What is expected ->
Using the data below, return every line that holds the word "degrees".

Records provided ->
---
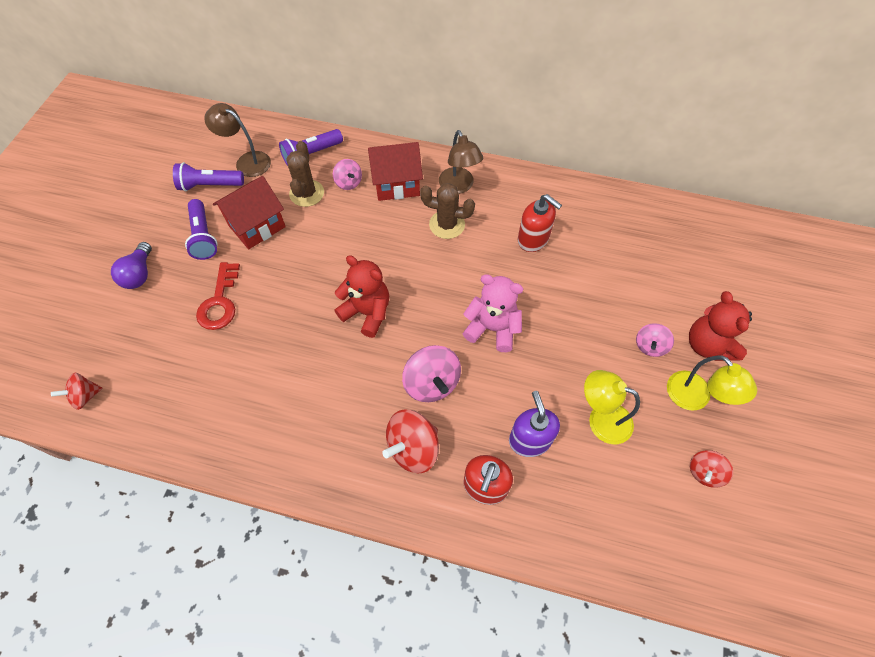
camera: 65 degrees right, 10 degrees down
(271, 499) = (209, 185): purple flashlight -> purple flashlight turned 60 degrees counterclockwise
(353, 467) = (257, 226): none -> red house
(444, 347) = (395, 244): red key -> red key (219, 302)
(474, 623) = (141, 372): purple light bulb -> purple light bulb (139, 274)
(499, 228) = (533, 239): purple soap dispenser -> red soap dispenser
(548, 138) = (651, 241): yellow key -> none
---
Task output ->
camera: 65 degrees right, 10 degrees down
(271, 499) = (209, 185): purple flashlight -> purple flashlight turned 60 degrees counterclockwise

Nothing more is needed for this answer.